• WHAT IS NEEDED: Please, starting at the line that contains "none -> cyan round brick F8 level 2", reproduce every line exactly until the records run out, skipping all pictures.
-------
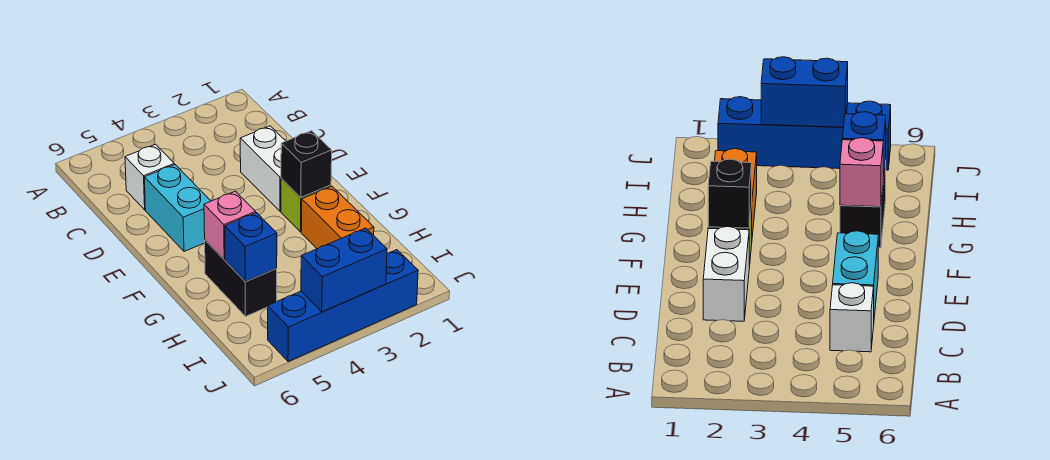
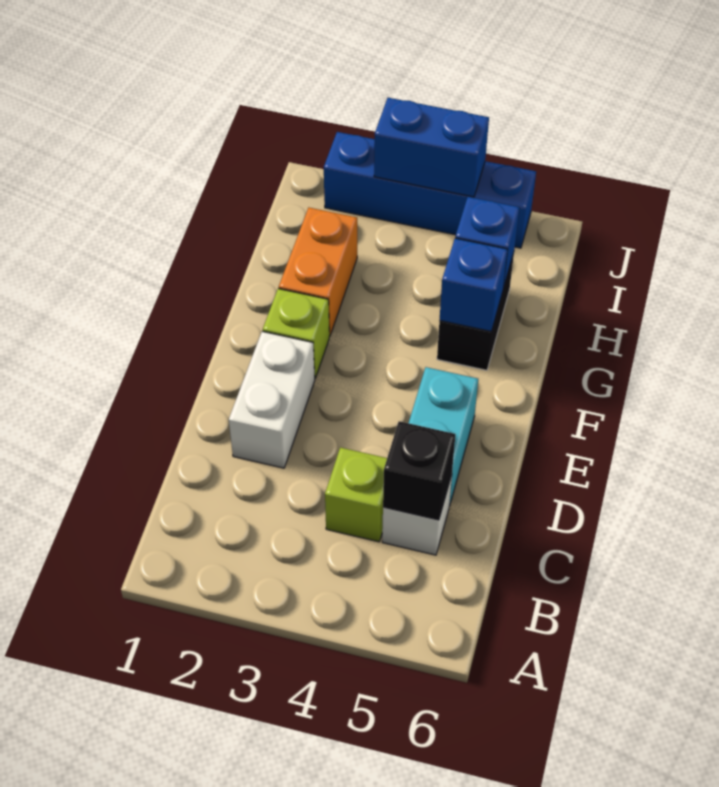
none -> lime brick C4 level 1
black brick F2 level 2 -> black brick C5 level 2
pink brick G5 level 2 -> blue brick G5 level 2

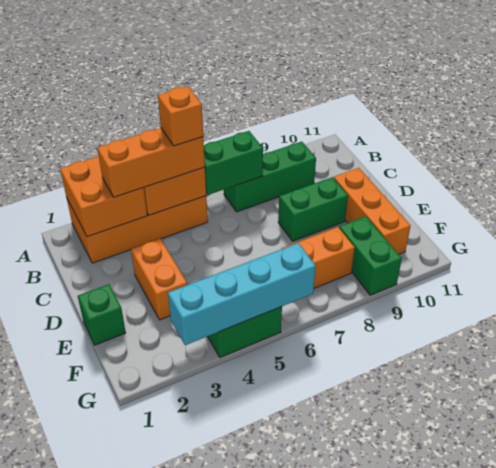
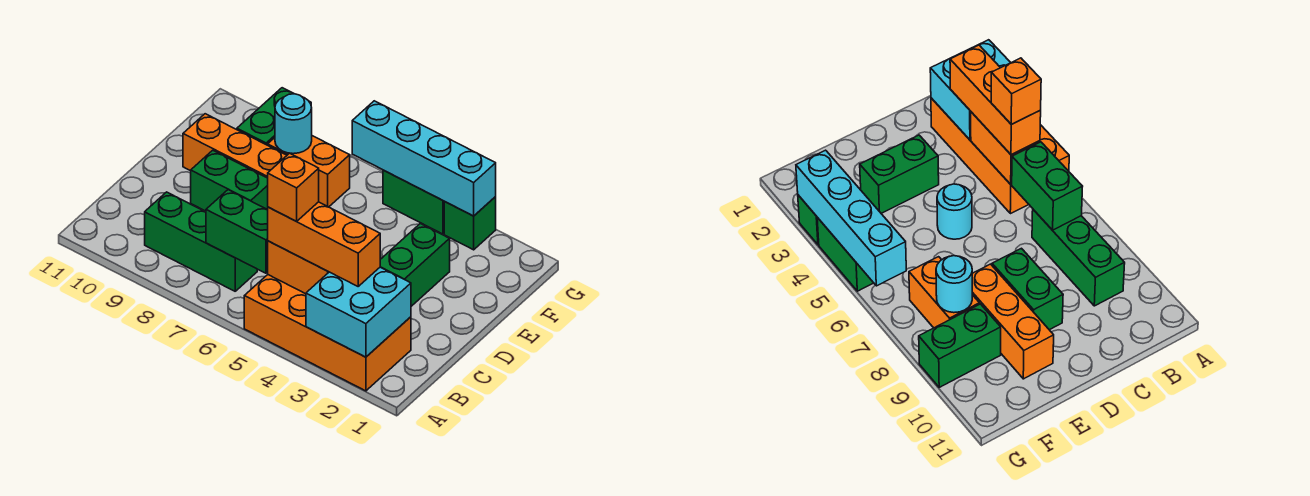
orange brick A2:B3 level 2 -> cyan brick A2:B3 level 2
orange brick D3:E3 level 1 -> green brick D3:E3 level 1
none -> cyan round brick D5 level 1
orange brick D10:F10 level 1 -> orange brick E8:E10 level 1
green brick E1 level 1 -> green brick G3 level 1
none -> cyan round brick F8 level 2

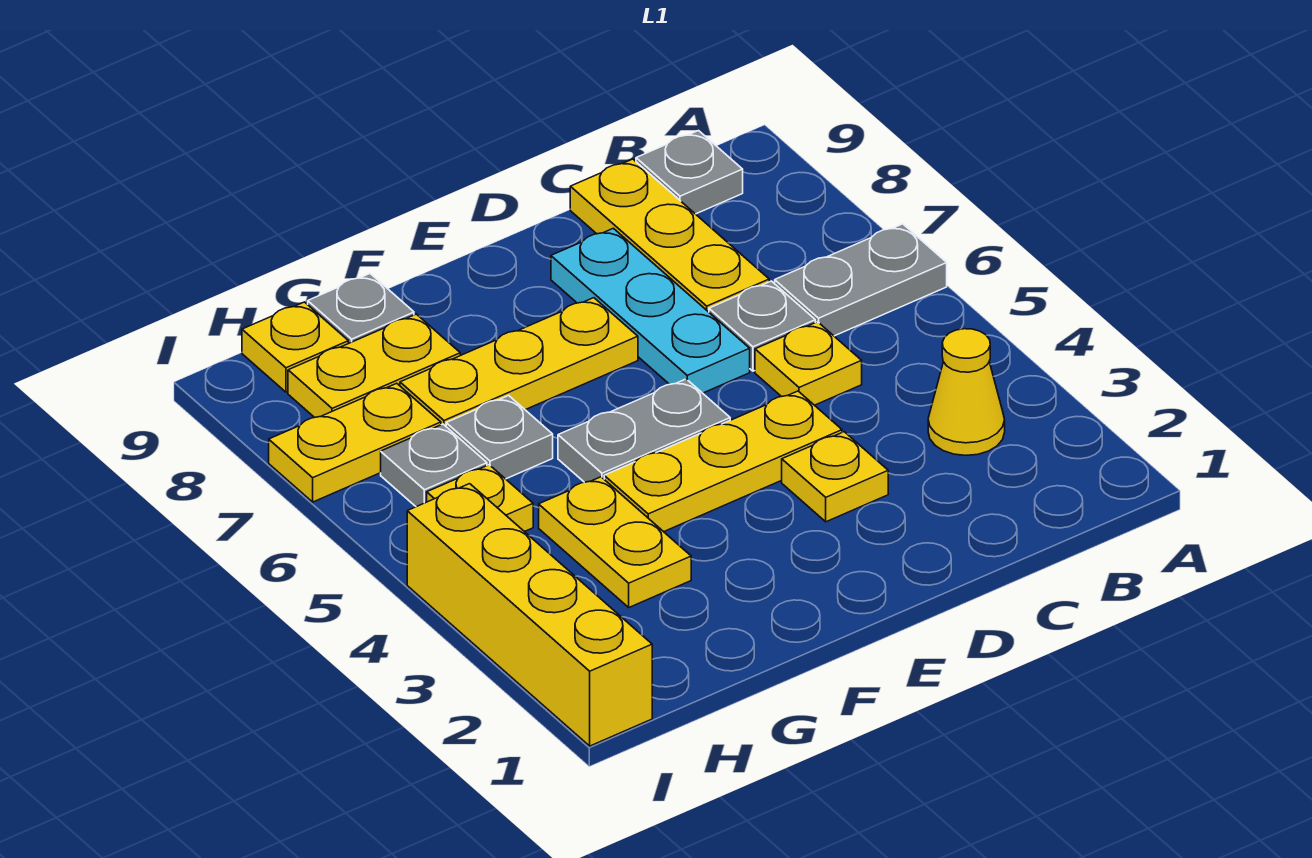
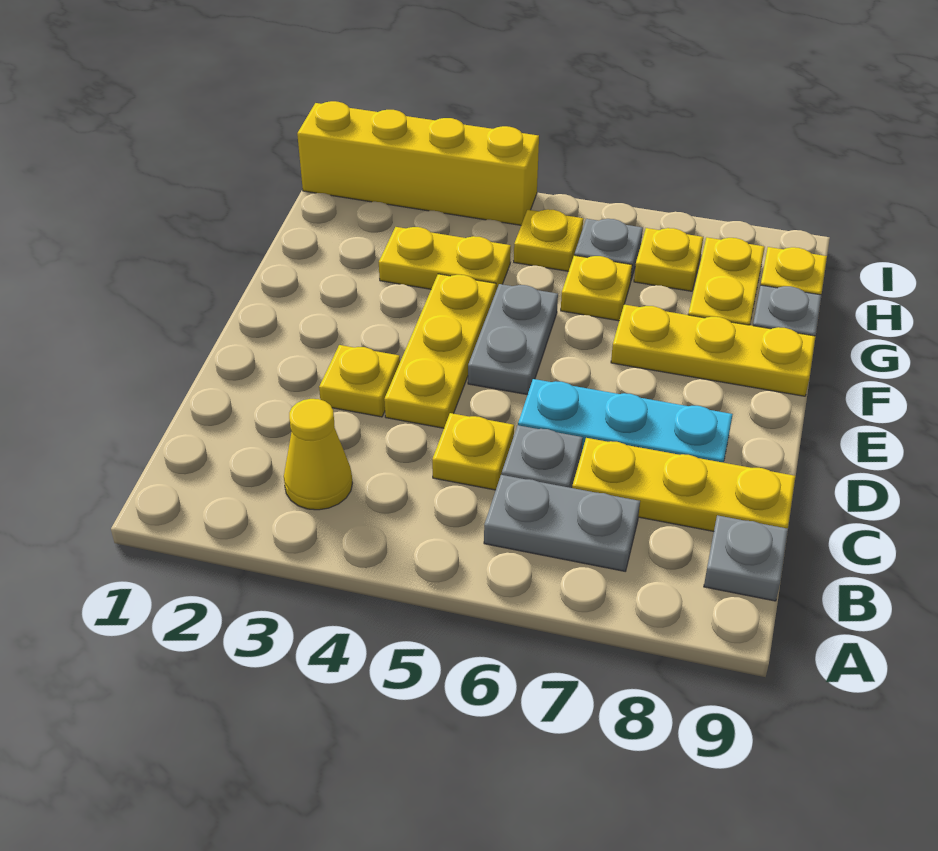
grey plate A6:B6 level 1 -> grey plate B6:B7 level 1
yellow plate E7:G7 level 1 -> yellow plate F7:F9 level 1
grey plate G6 level 1 -> yellow plate G6 level 1
yellow plate H7:I7 level 1 -> yellow plate H7 level 1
-------
• SOLUTION:
none -> cyan round brick F8 level 2

grey plate A6:B6 level 1 -> grey plate B6:B7 level 1
yellow plate E7:G7 level 1 -> yellow plate F7:F9 level 1
grey plate G6 level 1 -> yellow plate G6 level 1
yellow plate H7:I7 level 1 -> yellow plate H7 level 1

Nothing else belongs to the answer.